→ Work item
Every entry below must be retyped exactly, and the pictures must be left out.

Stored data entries
○ ○ ○ ○
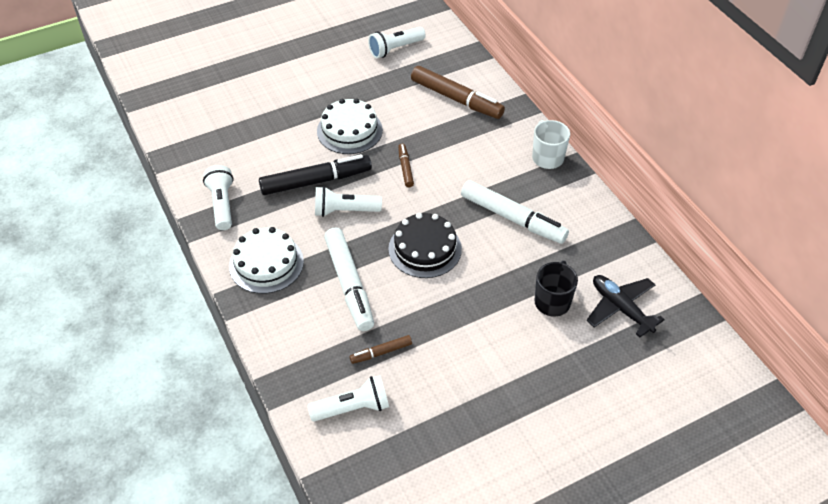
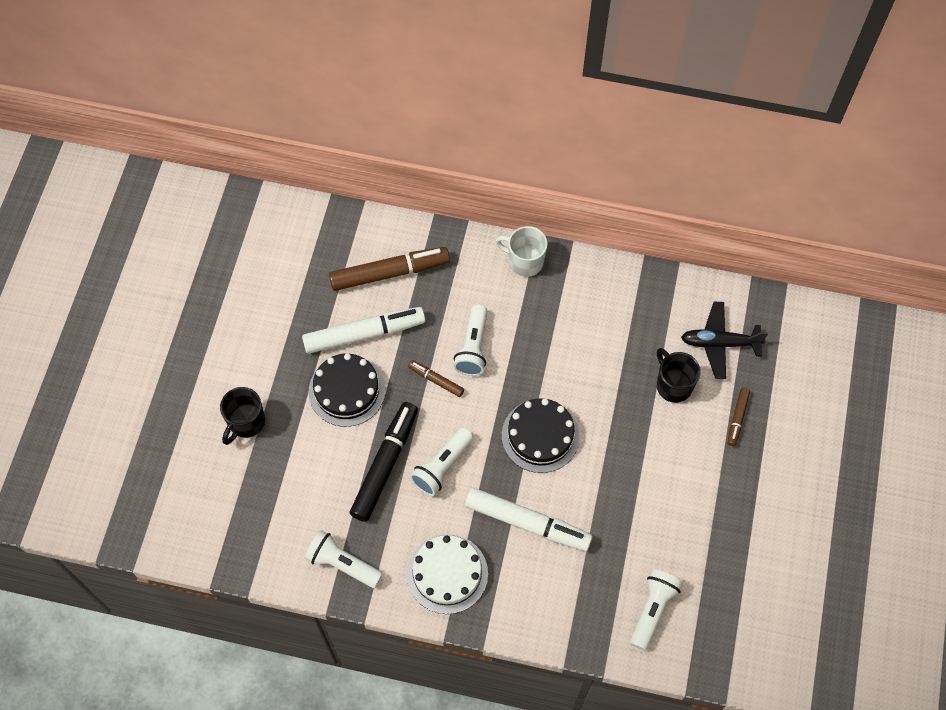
camera: 50 degrees left, 15 degrees up
(277, 100) = (246, 422): none -> black mug
(349, 130) = (347, 390): white cake -> black cake
(381, 352) = (617, 550): brown marker -> brown marker (737, 418)
(395, 49) = (274, 270): white flashlight -> white flashlight (473, 347)
(512, 218) = (566, 343): white marker -> white marker (364, 334)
○ ○ ○ ○
→ Solution to the exercise
camera: 50 degrees left, 15 degrees up
(277, 100) = (246, 422): none -> black mug
(349, 130) = (347, 390): white cake -> black cake
(381, 352) = (617, 550): brown marker -> brown marker (737, 418)
(395, 49) = (274, 270): white flashlight -> white flashlight (473, 347)
(512, 218) = (566, 343): white marker -> white marker (364, 334)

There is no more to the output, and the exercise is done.